BEGIN
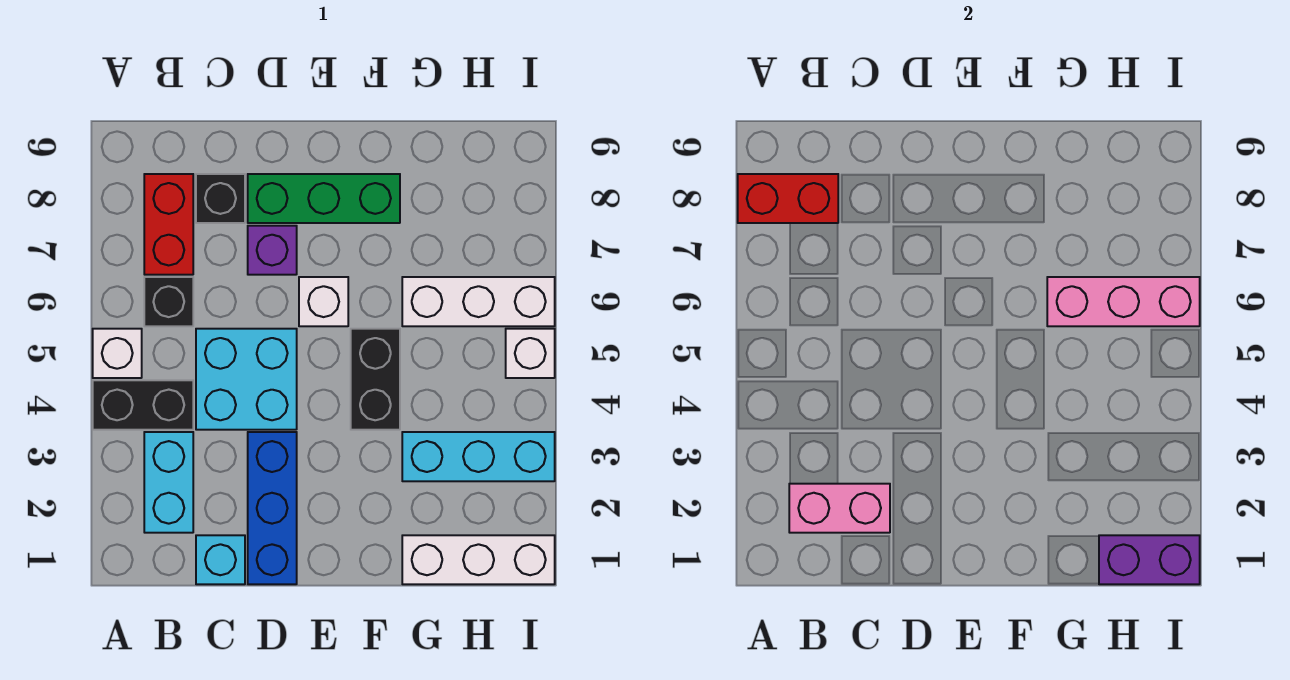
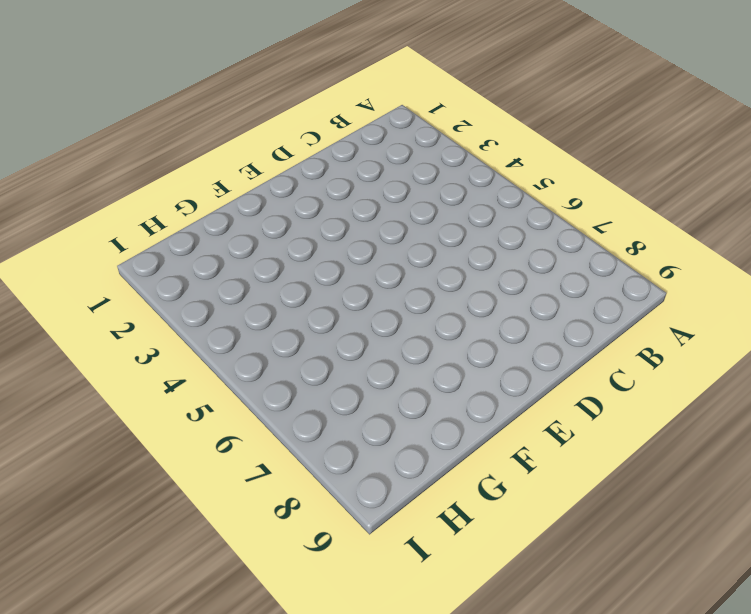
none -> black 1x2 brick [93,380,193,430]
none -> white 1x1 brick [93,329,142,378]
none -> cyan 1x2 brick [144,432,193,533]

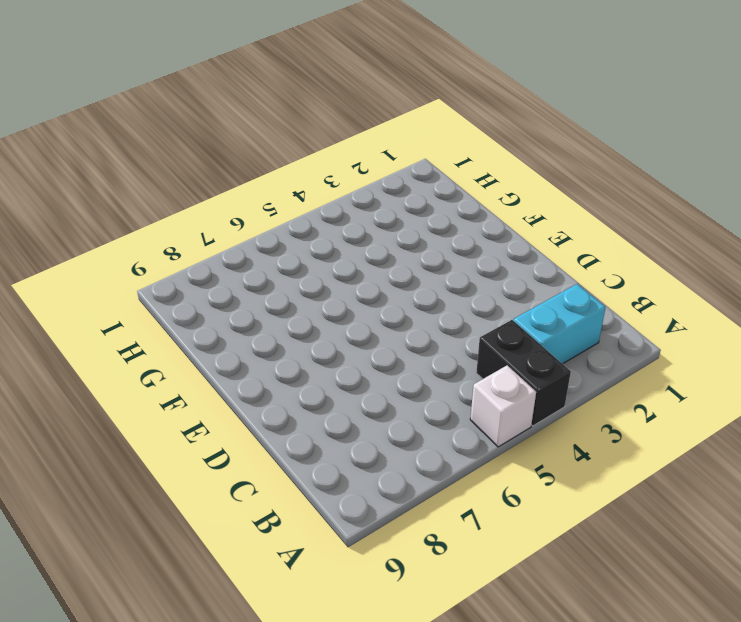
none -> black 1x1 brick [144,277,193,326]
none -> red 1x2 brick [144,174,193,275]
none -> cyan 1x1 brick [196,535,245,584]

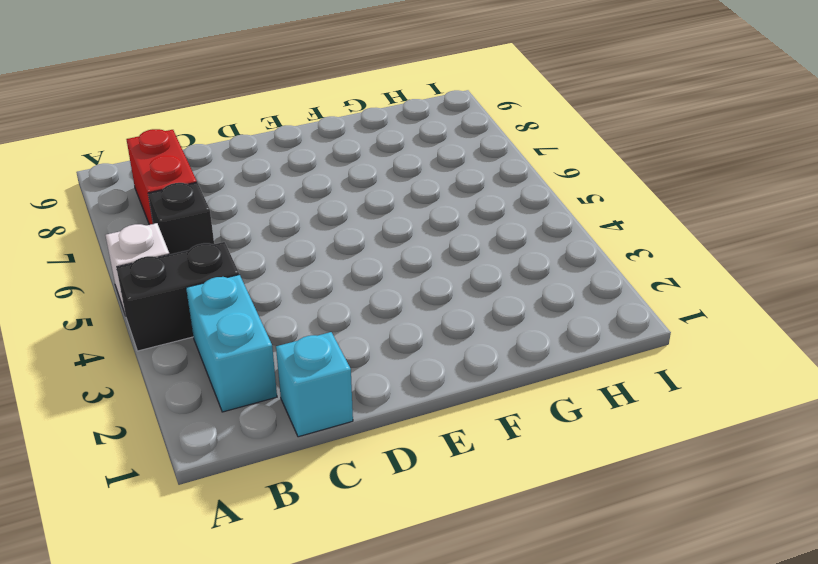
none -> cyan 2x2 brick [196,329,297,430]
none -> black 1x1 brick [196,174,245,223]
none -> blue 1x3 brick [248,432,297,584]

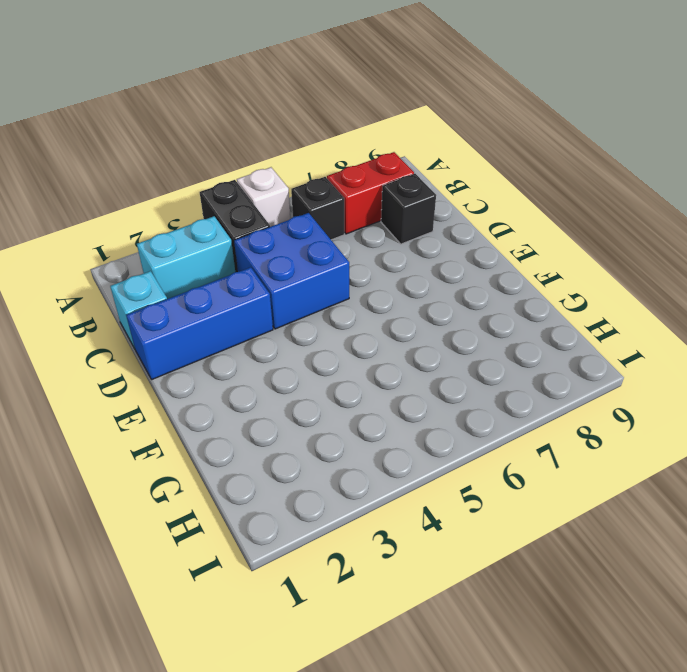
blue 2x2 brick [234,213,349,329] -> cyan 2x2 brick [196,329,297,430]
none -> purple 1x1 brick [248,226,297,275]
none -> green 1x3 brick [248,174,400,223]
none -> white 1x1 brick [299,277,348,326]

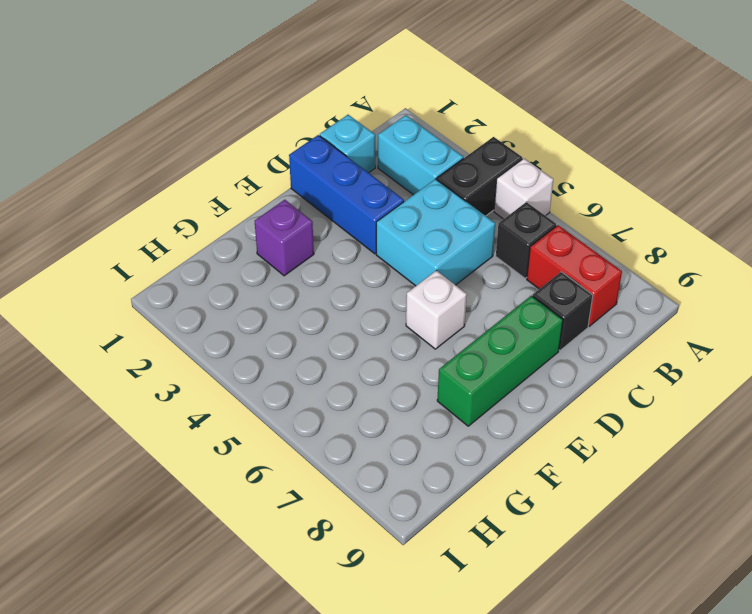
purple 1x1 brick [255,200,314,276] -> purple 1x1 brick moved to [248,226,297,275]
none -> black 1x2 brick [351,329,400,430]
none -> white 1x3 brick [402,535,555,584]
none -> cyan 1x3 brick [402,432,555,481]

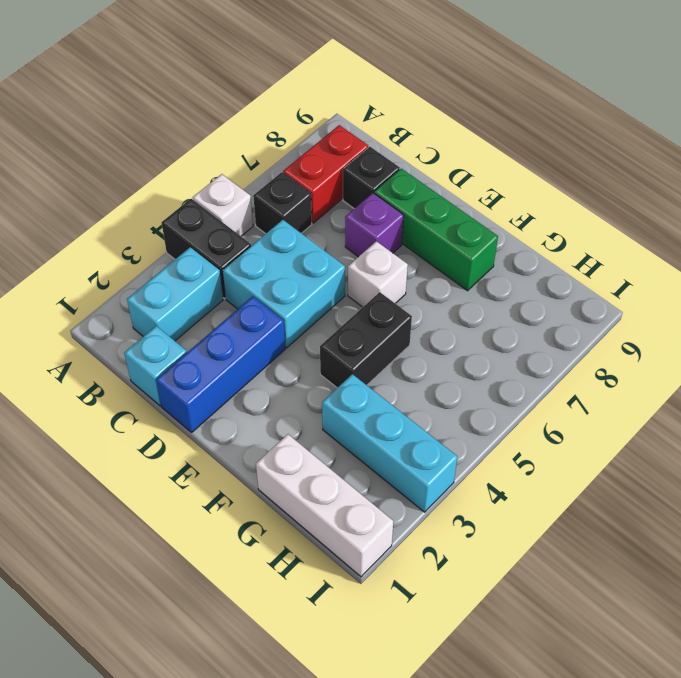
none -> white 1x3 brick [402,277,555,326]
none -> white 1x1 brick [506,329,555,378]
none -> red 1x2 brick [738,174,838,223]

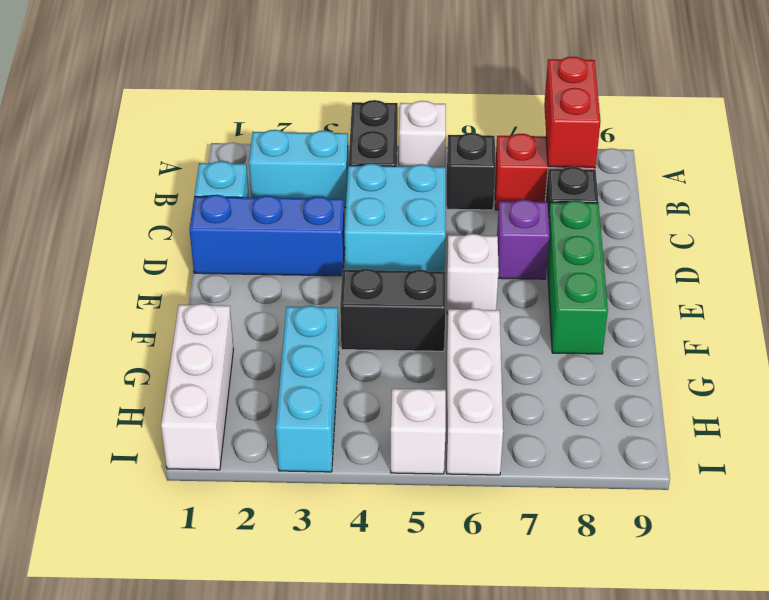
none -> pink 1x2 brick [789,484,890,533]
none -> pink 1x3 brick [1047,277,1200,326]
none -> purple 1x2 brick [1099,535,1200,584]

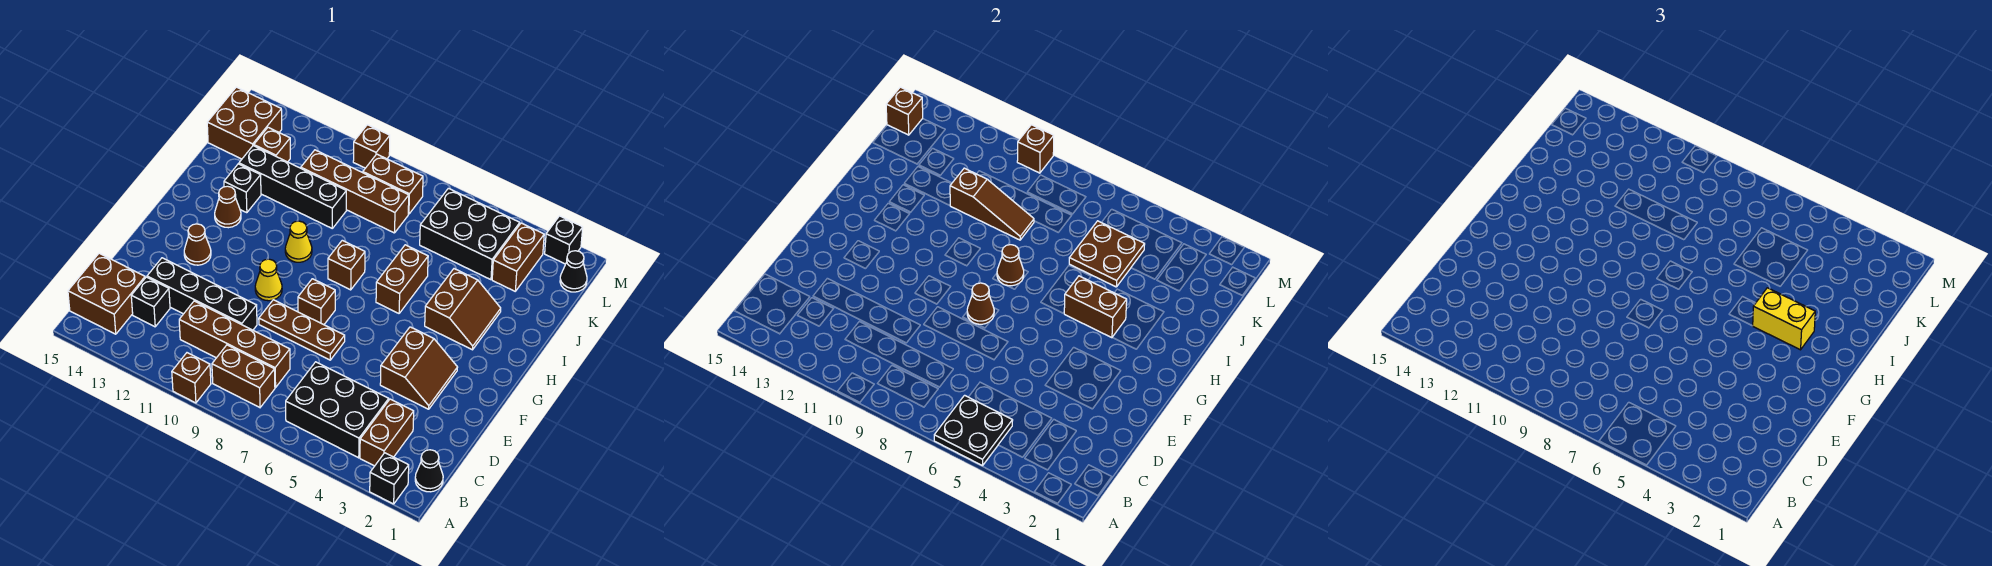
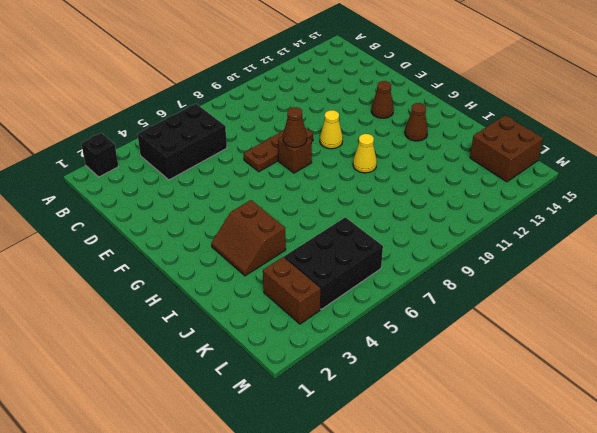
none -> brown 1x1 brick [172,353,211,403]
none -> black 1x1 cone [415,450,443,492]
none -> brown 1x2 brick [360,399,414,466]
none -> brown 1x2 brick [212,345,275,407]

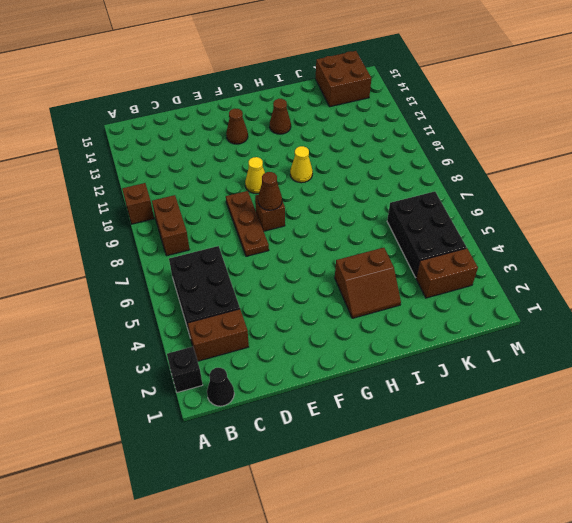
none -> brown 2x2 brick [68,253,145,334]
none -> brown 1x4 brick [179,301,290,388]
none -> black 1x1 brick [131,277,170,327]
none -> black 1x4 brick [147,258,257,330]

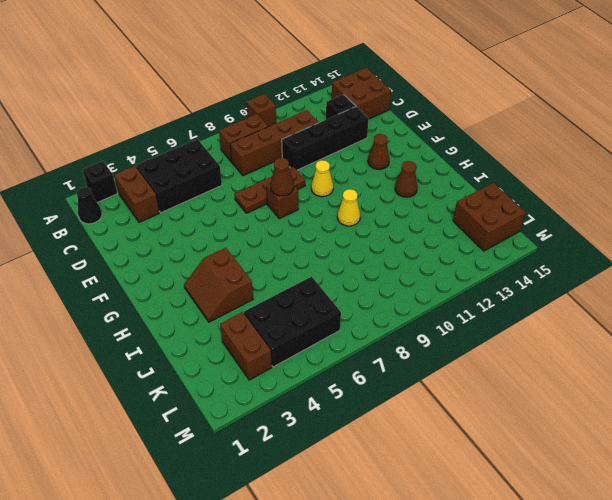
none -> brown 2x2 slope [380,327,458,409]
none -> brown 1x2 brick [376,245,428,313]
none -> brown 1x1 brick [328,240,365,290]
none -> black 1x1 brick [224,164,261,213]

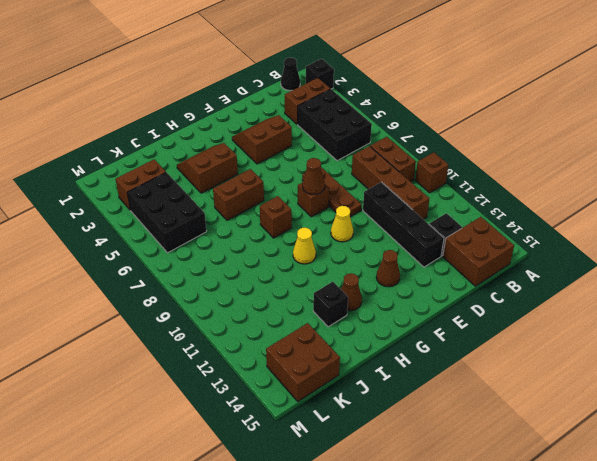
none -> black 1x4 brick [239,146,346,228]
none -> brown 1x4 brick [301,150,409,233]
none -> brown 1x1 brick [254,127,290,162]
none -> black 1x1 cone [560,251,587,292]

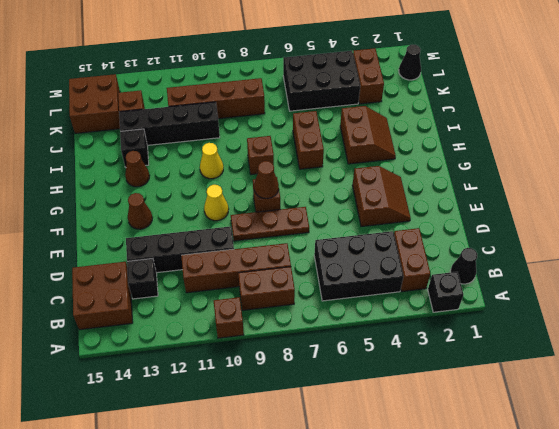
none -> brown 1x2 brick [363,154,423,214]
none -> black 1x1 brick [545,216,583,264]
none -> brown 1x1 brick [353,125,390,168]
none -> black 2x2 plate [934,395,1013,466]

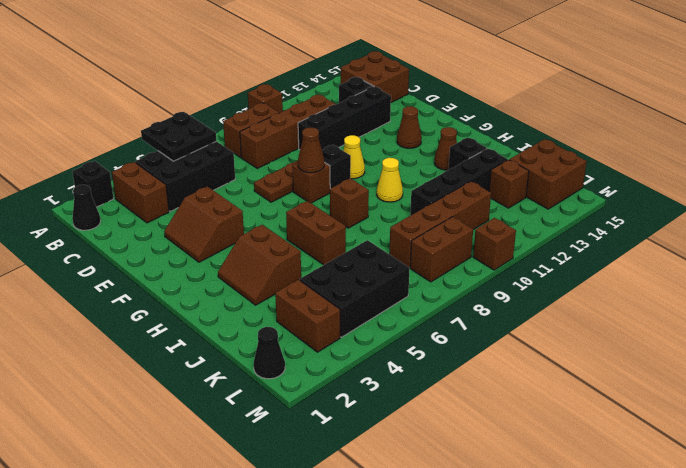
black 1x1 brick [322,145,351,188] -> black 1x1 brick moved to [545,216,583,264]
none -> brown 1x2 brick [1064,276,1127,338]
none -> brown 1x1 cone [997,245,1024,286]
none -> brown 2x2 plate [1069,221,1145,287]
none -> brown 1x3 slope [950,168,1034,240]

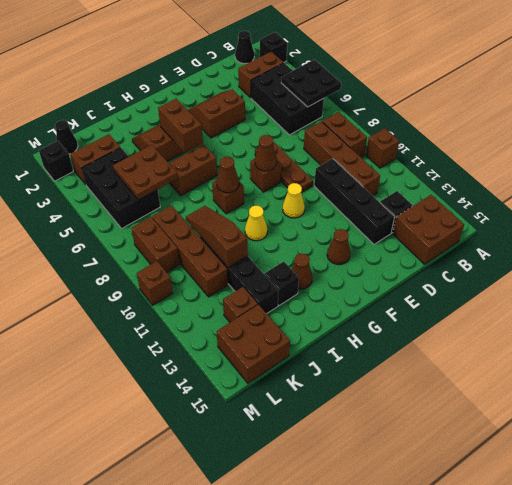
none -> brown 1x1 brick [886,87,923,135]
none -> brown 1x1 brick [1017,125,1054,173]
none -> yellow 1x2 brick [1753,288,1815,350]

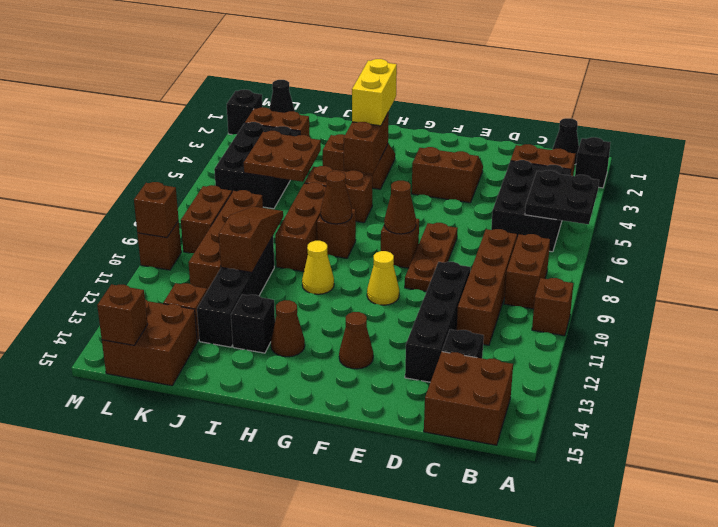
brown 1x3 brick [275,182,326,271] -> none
END
### WHAT YOU HAVE TO DO
Search the entries for "purple" and copy out each line that has it.

### TASK RESPONSE
none -> purple 1x1 brick [248,226,297,275]
purple 1x1 brick [255,200,314,276] -> purple 1x1 brick moved to [248,226,297,275]
none -> purple 1x2 brick [1099,535,1200,584]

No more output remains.